### [Instructions for the task]
Arrange every line of the records below as a JSON list of strings, with one string per line and blank lines omitted. Leave the pictures out of the answer.

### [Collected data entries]
------------
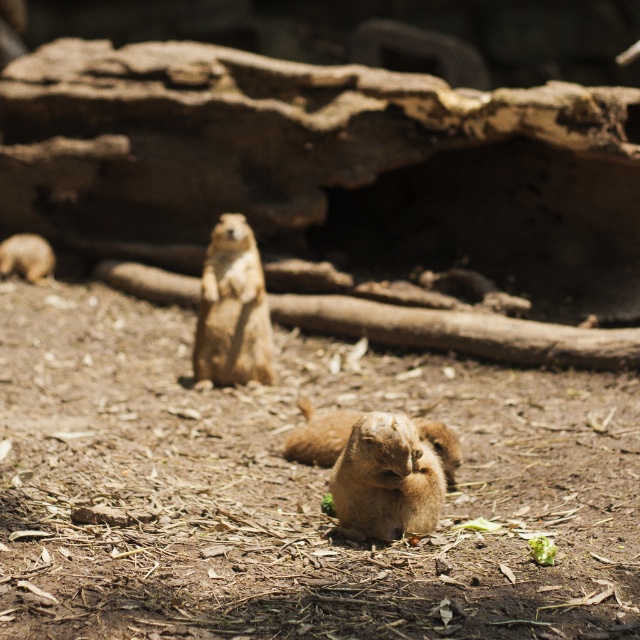
You are a zookeeper observing two squirrels in the enclosure. You notice a golden fur squirrel at center and a fuzzy brown squirrel at center. Which squirrel is taller?

The golden fur squirrel at center is taller than the fuzzy brown squirrel at center.

From the picture: You are a zookeeper trying to locate the golden fur squirrel at center in its enclosure. The enclosure is a coordinate grid where the bottom left corner is the origin point. The squirrel is at point 0.483, 0.364. Which direction should you walk from the origin to find it?

The golden fur squirrel at center is located at coordinate point 0.483 on the x axis and 0.364 on the y axis. To reach it from the origin at the bottom left corner, you should walk northeast, moving both eastward and northward.

You are a photographer trying to capture both the fuzzy brown squirrel at center and the brown furry squirrel at left. Since you can only focus on one squirrel at a time, which squirrel should you focus on to ensure the other remains in the background?

You should focus on the fuzzy brown squirrel at center because it is closer to the viewer, making the brown furry squirrel at left naturally appear in the background.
------------
### [Task response]
[
  "You are a zookeeper observing two squirrels in the enclosure. You notice a golden fur squirrel at center and a fuzzy brown squirrel at center. Which squirrel is taller?",
  "The golden fur squirrel at center is taller than the fuzzy brown squirrel at center.",
  "From the picture: You are a zookeeper trying to locate the golden fur squirrel at center in its enclosure. The enclosure is a coordinate grid where the bottom left corner is the origin point. The squirrel is at point 0.483, 0.364. Which direction should you walk from the origin to find it?",
  "The golden fur squirrel at center is located at coordinate point 0.483 on the x axis and 0.364 on the y axis. To reach it from the origin at the bottom left corner, you should walk northeast, moving both eastward and northward.",
  "You are a photographer trying to capture both the fuzzy brown squirrel at center and the brown furry squirrel at left. Since you can only focus on one squirrel at a time, which squirrel should you focus on to ensure the other remains in the background?",
  "You should focus on the fuzzy brown squirrel at center because it is closer to the viewer, making the brown furry squirrel at left naturally appear in the background."
]